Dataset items
##############################

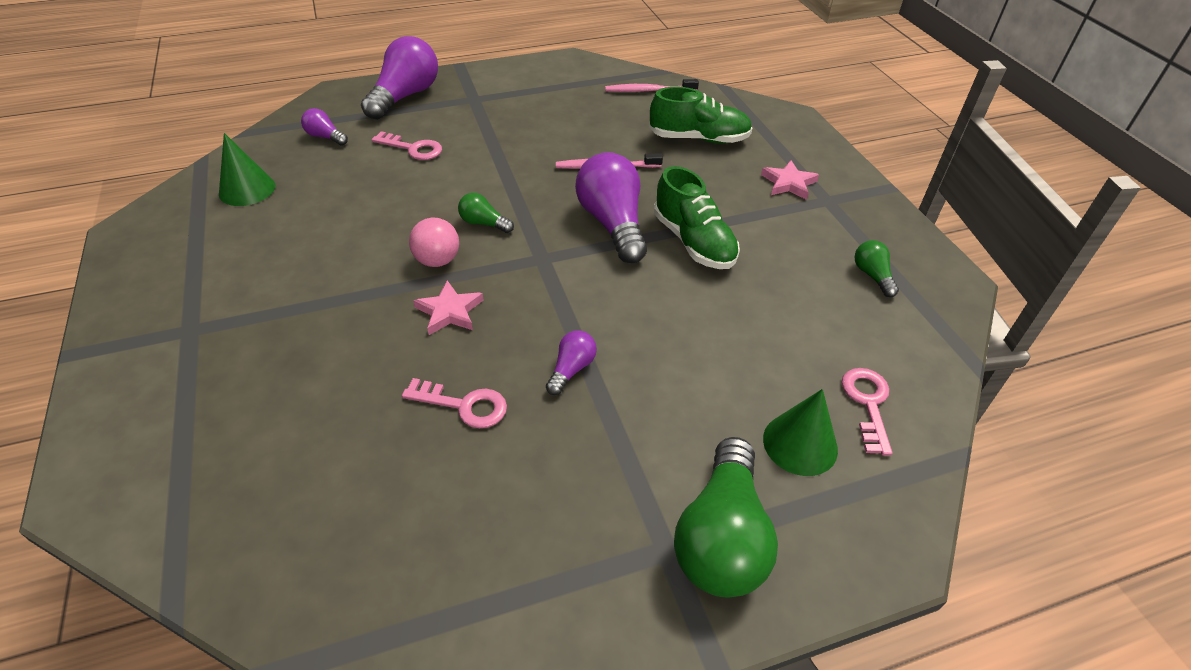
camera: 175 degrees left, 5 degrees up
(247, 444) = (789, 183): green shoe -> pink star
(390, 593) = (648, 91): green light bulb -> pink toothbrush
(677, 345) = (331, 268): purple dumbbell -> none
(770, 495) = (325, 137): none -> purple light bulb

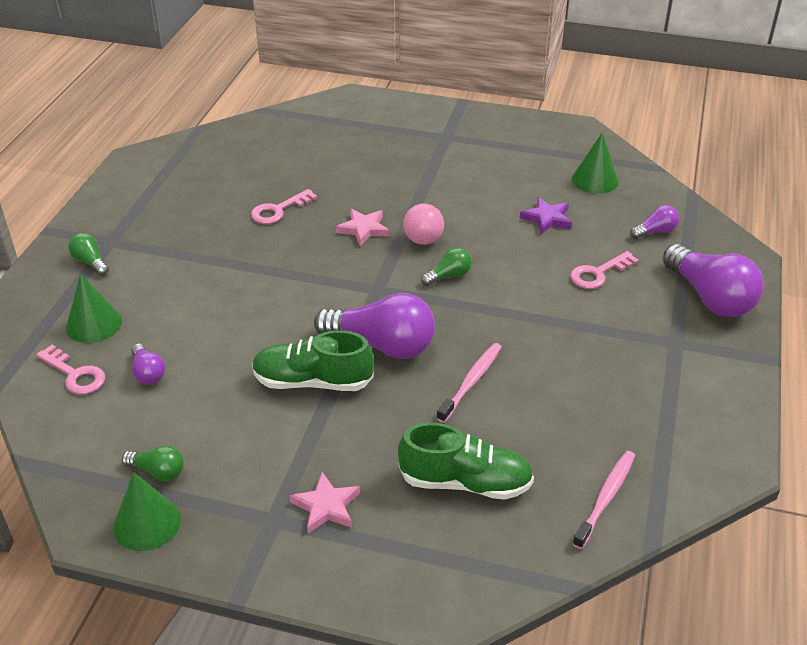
camera: 125 degrees right, 5 degrees down
(342, 197) = (547, 218): none -> purple star
(571, 369) = (257, 259): purple light bulb -> purple light bulb (148, 373)
(699, 139) = (465, 482): green shoe -> green shoe turned 120 degrees counterclockwise
(721, 537) = (90, 262): green light bulb -> green light bulb, size x0.48
(911, 254) = (147, 523): none -> green cone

##############################

### What is required
Every line from the one containing "(721, 537) = (90, 262): green" to the end of the entries must be set down exactly, with none omitted and none added.

### Reply to the exercise
(721, 537) = (90, 262): green light bulb -> green light bulb, size x0.48
(911, 254) = (147, 523): none -> green cone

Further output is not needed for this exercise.